=== INPUT RECORDS ===

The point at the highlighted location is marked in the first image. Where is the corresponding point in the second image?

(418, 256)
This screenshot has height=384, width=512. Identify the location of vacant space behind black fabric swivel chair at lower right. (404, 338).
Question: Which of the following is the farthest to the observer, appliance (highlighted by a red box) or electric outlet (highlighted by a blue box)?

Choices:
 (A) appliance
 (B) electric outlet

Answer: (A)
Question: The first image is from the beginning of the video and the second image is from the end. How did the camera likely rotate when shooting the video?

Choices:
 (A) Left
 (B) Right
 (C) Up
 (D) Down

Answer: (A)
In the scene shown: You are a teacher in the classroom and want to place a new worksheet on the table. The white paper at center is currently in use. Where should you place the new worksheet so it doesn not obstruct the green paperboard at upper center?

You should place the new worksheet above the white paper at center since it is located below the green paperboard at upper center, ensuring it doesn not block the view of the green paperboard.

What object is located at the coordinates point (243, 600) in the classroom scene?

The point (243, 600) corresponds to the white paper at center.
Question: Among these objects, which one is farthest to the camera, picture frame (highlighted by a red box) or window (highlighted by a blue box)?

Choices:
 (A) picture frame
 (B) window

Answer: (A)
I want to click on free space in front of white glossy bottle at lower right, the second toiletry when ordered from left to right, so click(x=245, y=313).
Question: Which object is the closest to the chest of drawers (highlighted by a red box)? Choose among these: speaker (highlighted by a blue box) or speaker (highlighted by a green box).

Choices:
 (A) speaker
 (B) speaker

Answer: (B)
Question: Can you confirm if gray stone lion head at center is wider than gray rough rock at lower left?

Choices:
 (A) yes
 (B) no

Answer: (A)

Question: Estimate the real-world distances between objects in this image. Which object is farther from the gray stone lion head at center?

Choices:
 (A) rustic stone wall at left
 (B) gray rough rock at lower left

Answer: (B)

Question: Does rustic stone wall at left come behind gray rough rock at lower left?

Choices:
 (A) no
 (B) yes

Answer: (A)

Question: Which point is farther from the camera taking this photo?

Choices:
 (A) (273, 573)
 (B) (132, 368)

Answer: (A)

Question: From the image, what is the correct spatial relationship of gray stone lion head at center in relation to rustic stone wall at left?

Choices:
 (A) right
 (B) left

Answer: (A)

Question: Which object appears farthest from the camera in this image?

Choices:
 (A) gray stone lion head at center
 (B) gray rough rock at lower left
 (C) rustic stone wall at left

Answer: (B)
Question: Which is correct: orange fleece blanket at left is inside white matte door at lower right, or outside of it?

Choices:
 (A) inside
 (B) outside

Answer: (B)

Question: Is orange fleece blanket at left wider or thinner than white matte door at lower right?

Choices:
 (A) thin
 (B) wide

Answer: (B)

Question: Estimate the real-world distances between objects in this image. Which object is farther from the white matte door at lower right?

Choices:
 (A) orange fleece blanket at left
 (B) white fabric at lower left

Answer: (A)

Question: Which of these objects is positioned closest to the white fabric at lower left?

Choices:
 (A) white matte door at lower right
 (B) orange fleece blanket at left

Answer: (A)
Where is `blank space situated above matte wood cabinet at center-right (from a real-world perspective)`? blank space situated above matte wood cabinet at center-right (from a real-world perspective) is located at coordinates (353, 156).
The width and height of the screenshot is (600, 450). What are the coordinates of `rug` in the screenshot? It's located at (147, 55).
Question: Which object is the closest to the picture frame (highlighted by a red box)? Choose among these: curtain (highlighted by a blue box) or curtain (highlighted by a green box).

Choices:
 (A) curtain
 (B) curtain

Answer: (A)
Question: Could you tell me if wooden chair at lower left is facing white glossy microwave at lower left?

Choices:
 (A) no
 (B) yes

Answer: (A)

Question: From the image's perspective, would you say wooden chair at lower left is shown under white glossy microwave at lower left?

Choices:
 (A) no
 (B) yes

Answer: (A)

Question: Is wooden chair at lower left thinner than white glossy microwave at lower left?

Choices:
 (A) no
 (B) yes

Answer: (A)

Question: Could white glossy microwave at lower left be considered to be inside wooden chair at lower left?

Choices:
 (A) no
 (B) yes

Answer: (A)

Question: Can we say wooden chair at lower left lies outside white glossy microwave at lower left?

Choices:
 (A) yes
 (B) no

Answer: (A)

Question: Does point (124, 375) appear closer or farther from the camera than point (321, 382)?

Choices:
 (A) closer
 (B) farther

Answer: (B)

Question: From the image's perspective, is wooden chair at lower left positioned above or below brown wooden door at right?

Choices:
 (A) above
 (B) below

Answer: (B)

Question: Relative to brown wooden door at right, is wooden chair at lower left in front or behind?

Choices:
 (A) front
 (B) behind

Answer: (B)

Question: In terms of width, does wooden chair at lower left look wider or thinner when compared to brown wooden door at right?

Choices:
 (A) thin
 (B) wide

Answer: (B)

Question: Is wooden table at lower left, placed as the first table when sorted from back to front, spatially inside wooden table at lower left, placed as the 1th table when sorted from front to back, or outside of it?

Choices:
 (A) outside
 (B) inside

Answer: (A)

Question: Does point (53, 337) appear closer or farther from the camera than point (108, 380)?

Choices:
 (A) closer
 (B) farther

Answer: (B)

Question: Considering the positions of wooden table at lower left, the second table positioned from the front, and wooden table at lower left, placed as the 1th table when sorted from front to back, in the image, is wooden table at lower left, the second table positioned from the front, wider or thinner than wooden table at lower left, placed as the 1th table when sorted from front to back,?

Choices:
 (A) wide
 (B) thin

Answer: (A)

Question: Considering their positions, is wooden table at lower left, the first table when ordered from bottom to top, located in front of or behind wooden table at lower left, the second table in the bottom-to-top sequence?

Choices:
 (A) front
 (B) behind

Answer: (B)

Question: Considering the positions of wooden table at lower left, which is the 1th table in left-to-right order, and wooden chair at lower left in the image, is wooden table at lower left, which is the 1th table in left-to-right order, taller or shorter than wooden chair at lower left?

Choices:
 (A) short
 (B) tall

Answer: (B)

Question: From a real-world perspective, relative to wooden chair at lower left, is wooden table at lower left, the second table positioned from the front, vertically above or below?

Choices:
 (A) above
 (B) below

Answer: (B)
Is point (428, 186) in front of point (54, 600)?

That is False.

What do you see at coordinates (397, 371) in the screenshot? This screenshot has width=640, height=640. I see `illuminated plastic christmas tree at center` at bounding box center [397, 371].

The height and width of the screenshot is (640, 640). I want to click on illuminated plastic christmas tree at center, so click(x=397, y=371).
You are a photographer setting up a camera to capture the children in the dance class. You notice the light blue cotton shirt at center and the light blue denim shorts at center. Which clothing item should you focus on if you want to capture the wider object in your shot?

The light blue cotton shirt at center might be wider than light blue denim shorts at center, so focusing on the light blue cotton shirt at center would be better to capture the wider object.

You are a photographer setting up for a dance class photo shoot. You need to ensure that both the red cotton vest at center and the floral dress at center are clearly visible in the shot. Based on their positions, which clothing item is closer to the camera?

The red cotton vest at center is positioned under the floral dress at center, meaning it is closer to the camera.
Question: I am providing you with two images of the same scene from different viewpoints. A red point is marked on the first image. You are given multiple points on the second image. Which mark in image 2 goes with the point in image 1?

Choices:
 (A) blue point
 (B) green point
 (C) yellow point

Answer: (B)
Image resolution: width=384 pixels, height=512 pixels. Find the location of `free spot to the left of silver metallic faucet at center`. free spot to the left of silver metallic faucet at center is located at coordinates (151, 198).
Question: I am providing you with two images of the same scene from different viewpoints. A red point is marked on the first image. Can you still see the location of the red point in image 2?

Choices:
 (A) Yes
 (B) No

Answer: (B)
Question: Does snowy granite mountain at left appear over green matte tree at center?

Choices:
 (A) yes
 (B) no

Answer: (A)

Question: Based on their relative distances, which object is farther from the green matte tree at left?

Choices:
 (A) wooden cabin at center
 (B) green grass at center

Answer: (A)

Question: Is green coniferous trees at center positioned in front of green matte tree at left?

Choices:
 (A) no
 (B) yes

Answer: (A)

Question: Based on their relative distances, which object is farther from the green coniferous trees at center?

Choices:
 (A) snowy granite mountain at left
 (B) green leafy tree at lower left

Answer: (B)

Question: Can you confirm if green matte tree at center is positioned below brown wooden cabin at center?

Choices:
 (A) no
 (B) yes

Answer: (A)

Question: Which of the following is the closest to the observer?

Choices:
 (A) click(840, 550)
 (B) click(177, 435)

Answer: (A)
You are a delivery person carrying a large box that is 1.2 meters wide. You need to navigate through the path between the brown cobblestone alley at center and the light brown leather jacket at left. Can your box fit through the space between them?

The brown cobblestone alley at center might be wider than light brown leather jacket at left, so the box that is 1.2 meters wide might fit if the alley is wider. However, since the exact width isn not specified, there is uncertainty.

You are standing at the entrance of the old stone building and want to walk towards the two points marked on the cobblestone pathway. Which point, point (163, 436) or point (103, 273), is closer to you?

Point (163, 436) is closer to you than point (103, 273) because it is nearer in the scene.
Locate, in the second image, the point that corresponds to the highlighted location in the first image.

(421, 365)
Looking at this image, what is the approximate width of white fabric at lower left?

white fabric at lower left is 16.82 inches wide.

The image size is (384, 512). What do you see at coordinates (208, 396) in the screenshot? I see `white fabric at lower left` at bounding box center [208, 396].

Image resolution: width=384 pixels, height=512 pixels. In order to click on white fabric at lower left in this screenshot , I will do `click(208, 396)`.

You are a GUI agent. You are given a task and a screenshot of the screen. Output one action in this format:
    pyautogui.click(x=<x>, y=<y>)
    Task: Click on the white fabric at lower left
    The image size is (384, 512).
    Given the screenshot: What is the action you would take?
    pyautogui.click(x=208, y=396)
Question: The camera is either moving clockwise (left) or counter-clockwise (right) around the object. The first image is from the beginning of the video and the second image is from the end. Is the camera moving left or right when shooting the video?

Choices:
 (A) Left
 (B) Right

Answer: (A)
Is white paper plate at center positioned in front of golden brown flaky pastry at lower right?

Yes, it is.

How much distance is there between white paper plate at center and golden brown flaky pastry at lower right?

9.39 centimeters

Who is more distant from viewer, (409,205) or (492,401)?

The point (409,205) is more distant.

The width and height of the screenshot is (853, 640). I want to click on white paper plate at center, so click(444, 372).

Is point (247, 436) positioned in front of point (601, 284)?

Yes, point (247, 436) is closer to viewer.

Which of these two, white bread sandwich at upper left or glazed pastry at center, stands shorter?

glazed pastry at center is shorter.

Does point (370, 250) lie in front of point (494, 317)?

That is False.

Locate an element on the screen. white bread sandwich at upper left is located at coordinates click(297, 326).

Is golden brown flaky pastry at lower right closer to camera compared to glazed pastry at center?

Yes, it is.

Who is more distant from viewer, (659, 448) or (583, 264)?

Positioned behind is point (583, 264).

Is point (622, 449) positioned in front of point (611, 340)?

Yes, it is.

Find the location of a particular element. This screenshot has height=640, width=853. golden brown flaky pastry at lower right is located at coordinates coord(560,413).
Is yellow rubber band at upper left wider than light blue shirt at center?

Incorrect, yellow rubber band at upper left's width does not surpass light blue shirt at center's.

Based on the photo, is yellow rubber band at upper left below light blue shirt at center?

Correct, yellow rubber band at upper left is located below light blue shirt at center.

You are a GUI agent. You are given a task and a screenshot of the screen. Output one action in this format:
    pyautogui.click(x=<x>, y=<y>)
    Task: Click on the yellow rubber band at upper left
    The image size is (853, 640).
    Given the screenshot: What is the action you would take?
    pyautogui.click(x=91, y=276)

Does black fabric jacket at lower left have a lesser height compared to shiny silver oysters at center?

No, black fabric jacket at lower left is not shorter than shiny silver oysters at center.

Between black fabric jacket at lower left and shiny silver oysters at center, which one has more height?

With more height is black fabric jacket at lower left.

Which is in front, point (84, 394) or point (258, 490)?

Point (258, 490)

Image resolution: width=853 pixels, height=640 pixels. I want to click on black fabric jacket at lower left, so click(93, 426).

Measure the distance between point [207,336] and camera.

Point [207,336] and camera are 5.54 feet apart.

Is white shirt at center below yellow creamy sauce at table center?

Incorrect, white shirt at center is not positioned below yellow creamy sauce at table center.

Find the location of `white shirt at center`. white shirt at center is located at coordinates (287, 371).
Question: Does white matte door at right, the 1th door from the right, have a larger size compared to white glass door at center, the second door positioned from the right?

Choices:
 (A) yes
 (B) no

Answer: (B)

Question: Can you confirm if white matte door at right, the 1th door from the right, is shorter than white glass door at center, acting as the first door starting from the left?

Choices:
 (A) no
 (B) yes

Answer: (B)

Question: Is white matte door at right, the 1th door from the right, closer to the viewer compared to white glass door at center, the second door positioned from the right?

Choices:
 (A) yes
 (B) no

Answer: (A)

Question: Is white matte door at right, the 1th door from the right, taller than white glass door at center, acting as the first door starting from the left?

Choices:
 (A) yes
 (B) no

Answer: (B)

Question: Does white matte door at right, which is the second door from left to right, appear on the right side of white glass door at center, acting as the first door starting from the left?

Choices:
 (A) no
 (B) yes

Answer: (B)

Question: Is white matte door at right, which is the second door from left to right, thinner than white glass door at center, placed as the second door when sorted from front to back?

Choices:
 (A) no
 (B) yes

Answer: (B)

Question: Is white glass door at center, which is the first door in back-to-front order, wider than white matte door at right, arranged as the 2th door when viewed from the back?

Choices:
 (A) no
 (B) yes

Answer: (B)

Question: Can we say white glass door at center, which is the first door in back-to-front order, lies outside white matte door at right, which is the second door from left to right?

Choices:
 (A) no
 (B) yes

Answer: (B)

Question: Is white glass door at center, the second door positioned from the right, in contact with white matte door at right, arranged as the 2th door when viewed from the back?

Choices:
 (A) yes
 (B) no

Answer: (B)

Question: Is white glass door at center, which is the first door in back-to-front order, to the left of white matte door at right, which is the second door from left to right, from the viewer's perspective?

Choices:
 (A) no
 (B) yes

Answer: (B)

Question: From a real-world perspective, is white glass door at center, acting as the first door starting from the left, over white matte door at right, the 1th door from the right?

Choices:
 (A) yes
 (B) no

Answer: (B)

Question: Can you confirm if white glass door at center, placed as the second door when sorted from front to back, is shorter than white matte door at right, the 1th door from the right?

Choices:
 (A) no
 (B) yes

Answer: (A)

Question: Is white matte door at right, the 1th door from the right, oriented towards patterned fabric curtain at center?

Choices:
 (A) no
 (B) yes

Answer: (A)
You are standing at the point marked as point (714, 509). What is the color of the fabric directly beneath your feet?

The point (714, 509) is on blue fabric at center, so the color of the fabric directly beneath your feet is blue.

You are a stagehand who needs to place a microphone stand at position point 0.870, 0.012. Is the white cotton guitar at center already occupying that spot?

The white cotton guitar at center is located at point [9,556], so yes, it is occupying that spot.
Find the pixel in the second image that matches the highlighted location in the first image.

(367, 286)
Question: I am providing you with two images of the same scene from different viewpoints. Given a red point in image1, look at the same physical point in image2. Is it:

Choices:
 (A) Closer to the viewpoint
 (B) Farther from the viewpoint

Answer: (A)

===

§ WHAT THE EXERCISE ASKS
Reproduce the listing verbatim from its first line up to and including the line containing "(B) electric outlet". Output only those lines.

§ RESULT FOR THIS EXERCISE
The point at the highlighted location is marked in the first image. Where is the corresponding point in the second image?

(418, 256)
This screenshot has height=384, width=512. Identify the location of vacant space behind black fabric swivel chair at lower right. (404, 338).
Question: Which of the following is the farthest to the observer, appliance (highlighted by a red box) or electric outlet (highlighted by a blue box)?

Choices:
 (A) appliance
 (B) electric outlet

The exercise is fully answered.